Given material >>

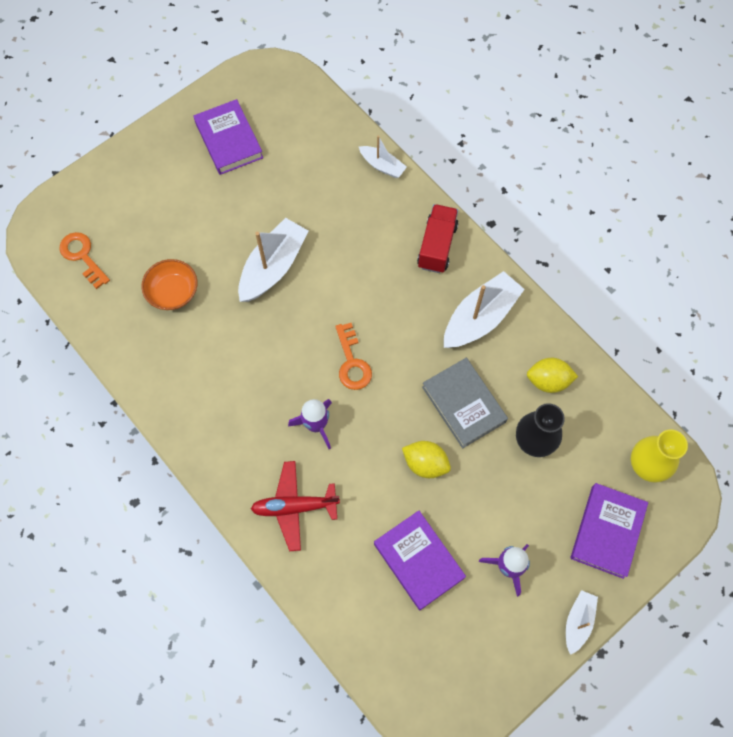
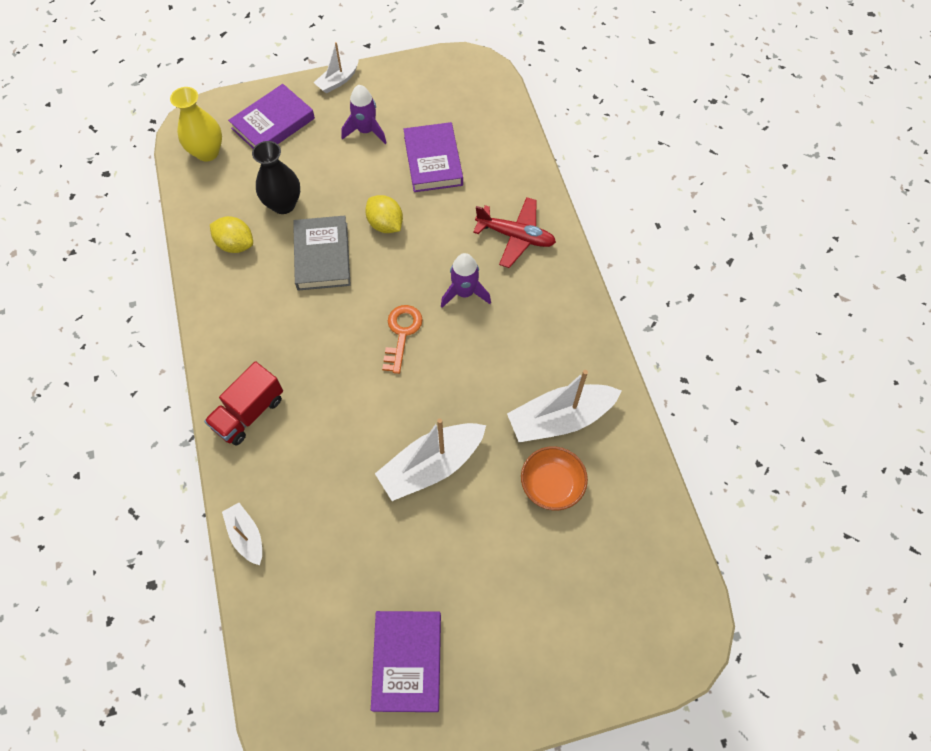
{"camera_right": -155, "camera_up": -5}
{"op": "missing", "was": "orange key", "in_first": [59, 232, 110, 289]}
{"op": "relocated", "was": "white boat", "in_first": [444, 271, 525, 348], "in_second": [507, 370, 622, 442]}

Exercise details >> I'd like the material above repeated exactly, with the pictures omitted.

Answer below >>
{"camera_right": -155, "camera_up": -5}
{"op": "missing", "was": "orange key", "in_first": [59, 232, 110, 289]}
{"op": "relocated", "was": "white boat", "in_first": [444, 271, 525, 348], "in_second": [507, 370, 622, 442]}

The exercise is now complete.